All that is wanted is the line with "brown star: 4 -> 1" and each line after it to the end of the data below, set down exactly and without pictures.

(Beginning of Information provided)

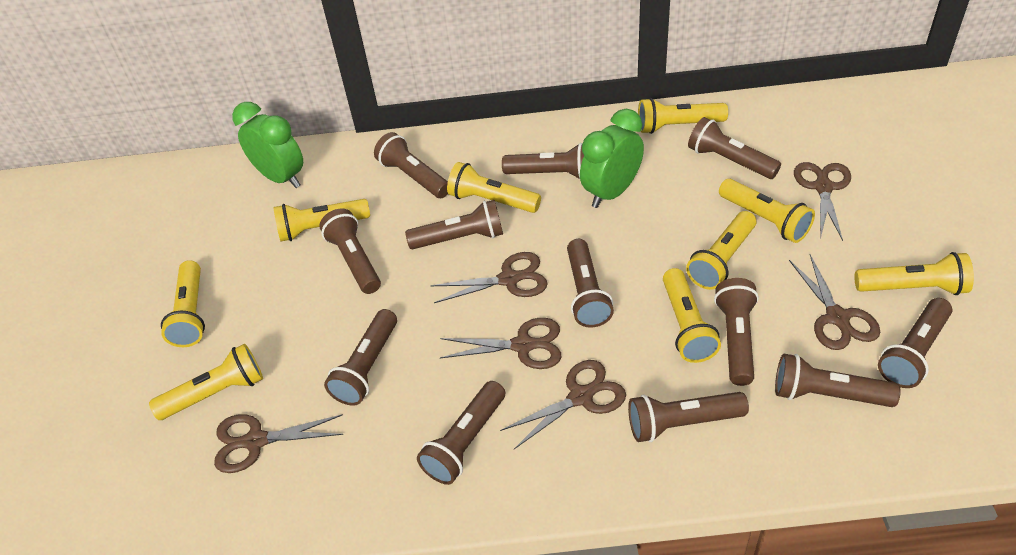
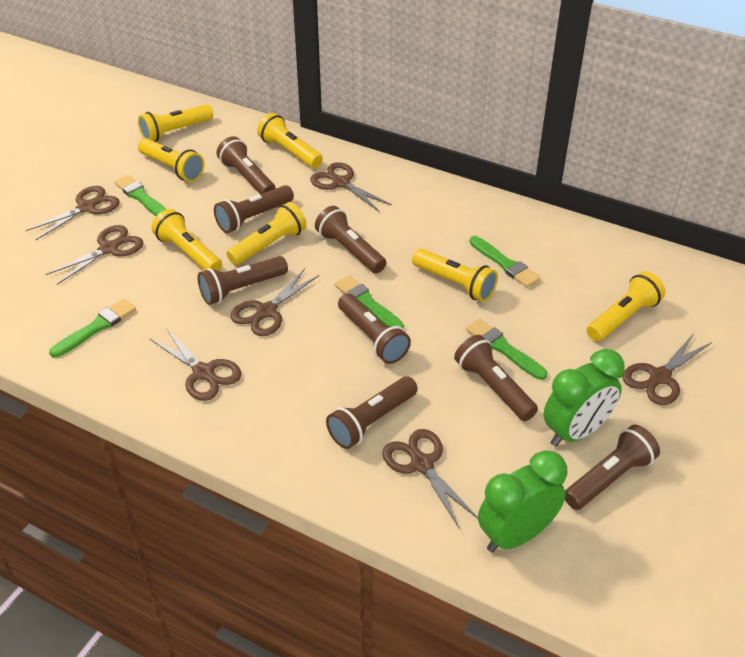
brown flashlight: 12 -> 8
brown scissors: 6 -> 7
green brush: 0 -> 5
yellow flashlight: 9 -> 7

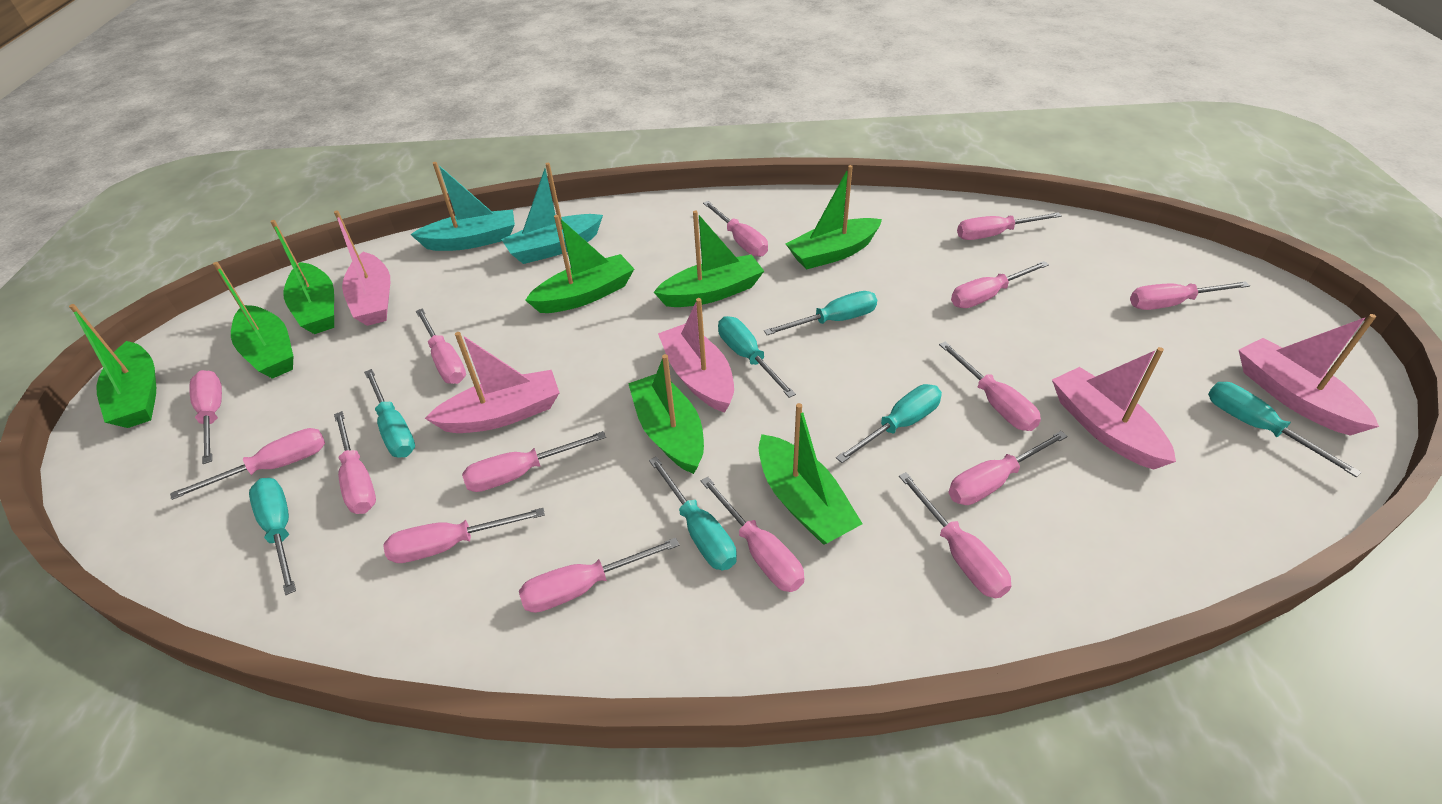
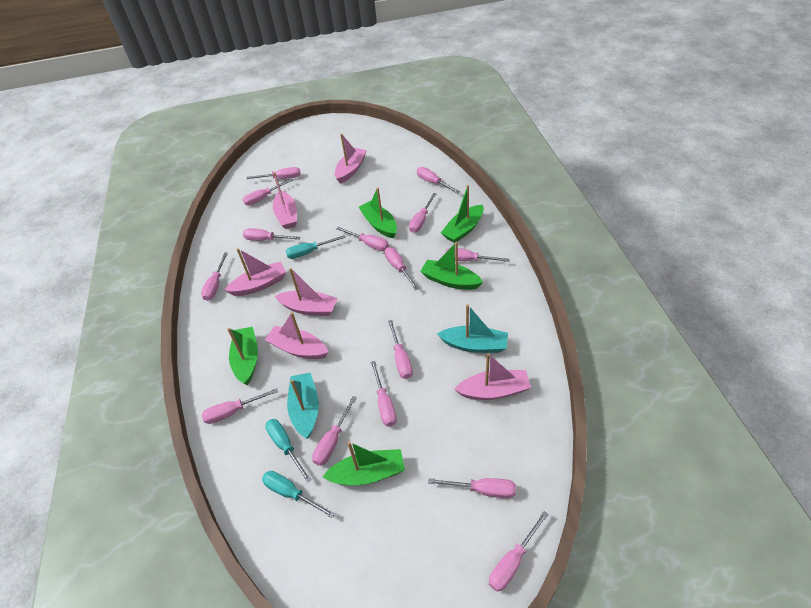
green boat: 8 -> 5
pink boat: 5 -> 6
turquoise screwdriver: 7 -> 3

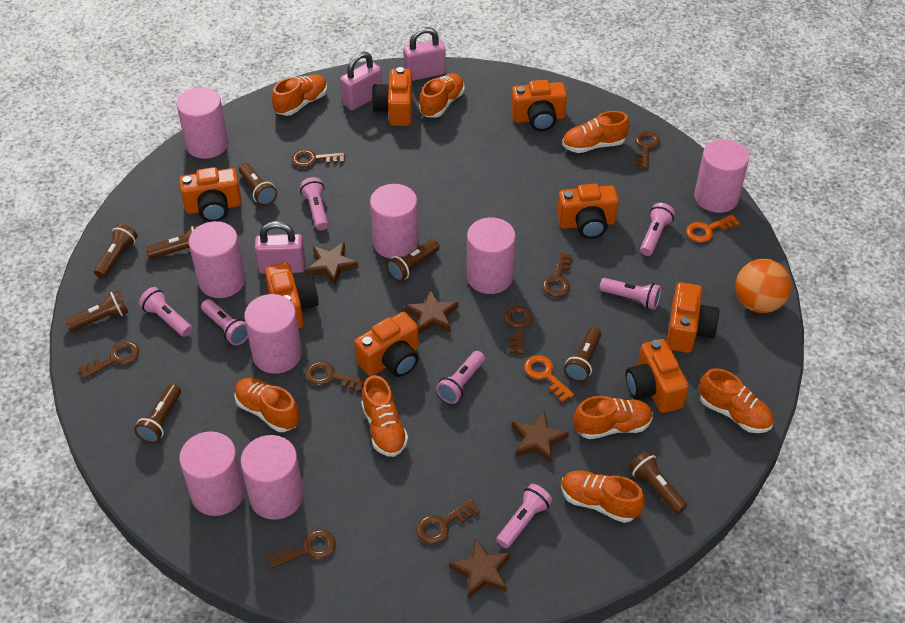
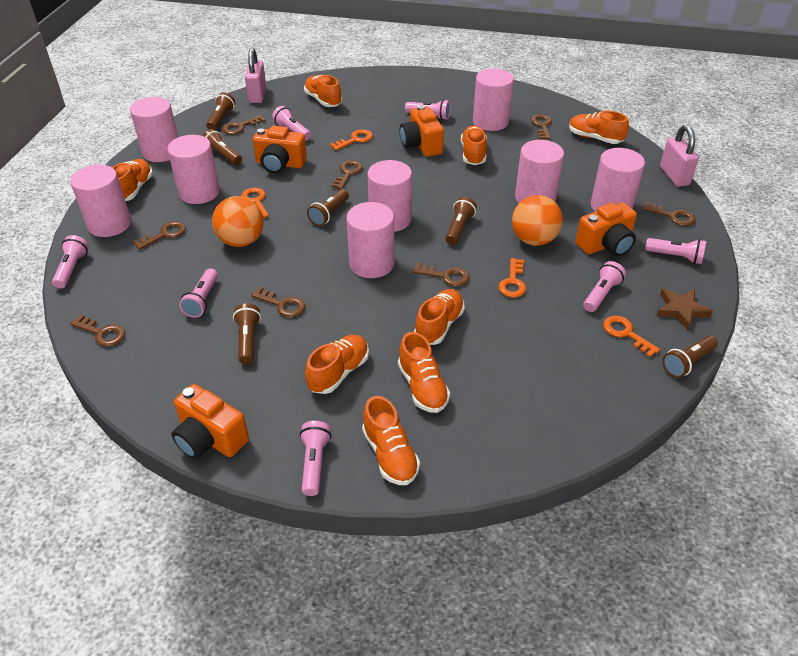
brown flashlight: 8 -> 6
brown star: 4 -> 1
orange ball: 1 -> 2
orange camera: 8 -> 4
orange key: 2 -> 4
pink padlock: 3 -> 2

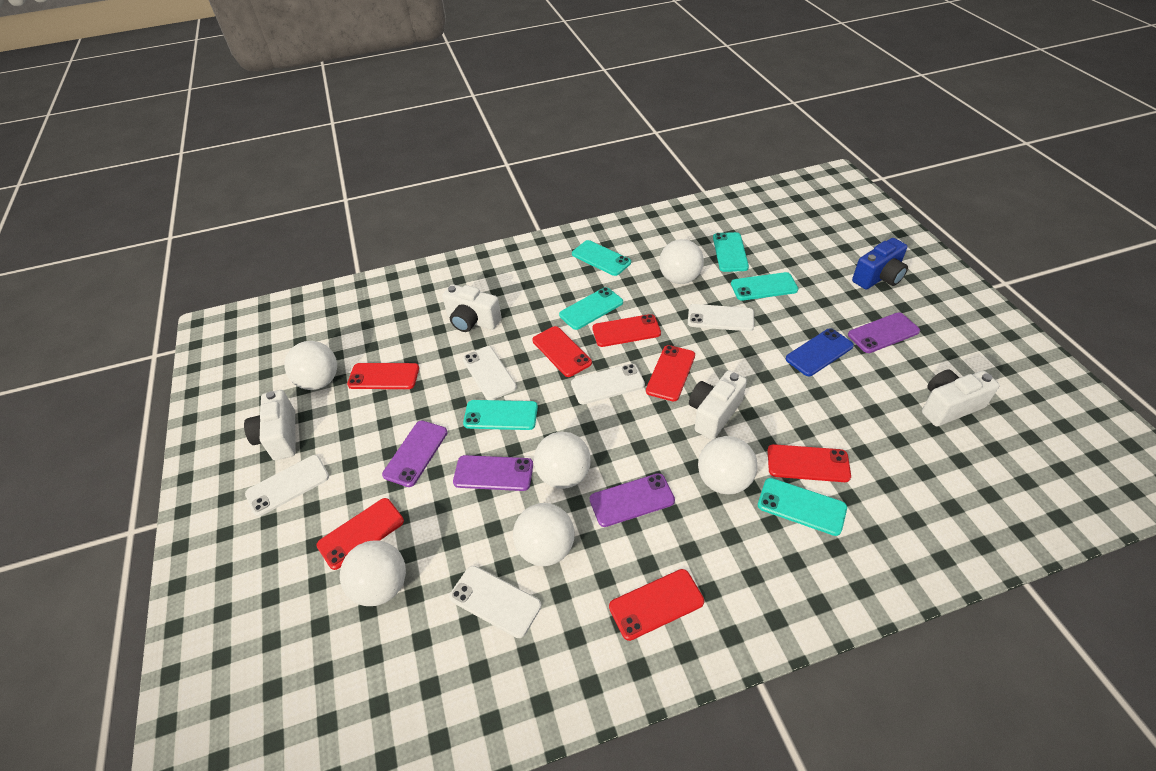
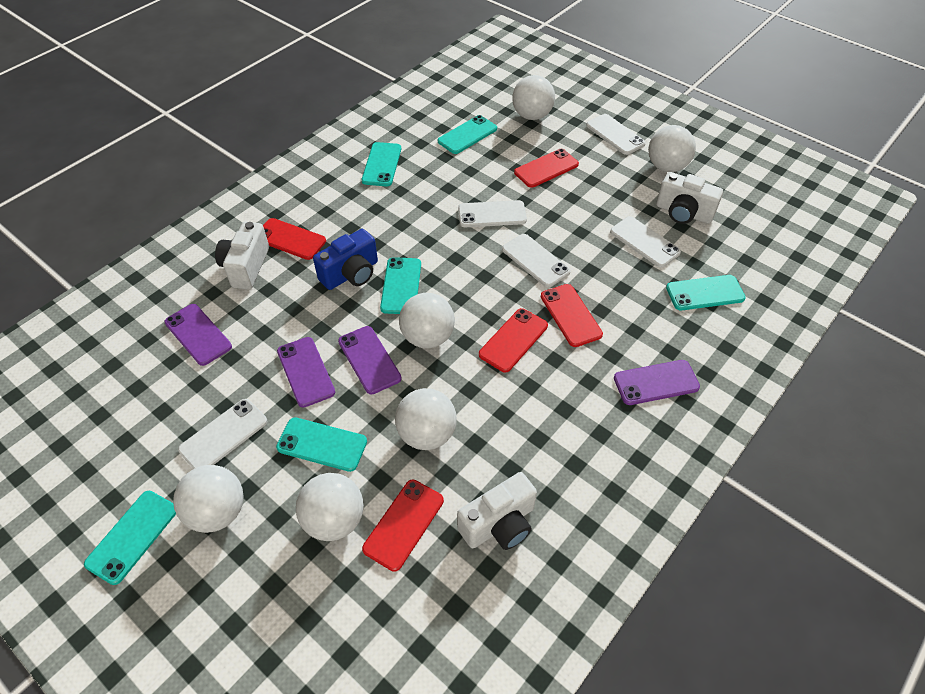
blue phone: 1 -> 0
red phone: 7 -> 5
white camera: 4 -> 3

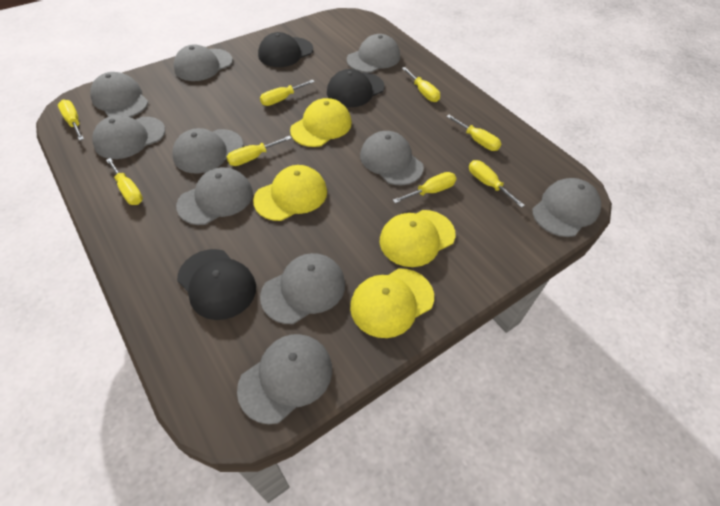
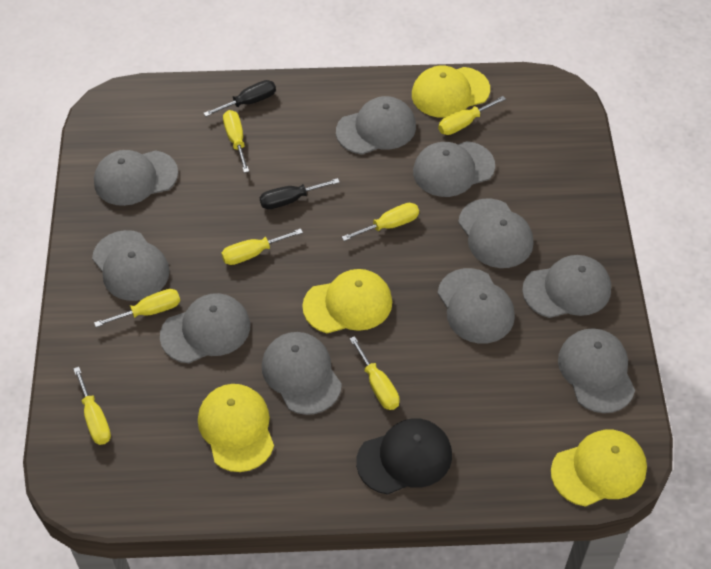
black cap: 3 -> 1
black screwdriver: 0 -> 2
yellow screwdriver: 8 -> 7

(End of Information provided)

Finished exercise →
brown star: 4 -> 1
orange ball: 1 -> 2
orange camera: 8 -> 4
orange key: 2 -> 4
pink padlock: 3 -> 2

blue phone: 1 -> 0
red phone: 7 -> 5
white camera: 4 -> 3

black cap: 3 -> 1
black screwdriver: 0 -> 2
yellow screwdriver: 8 -> 7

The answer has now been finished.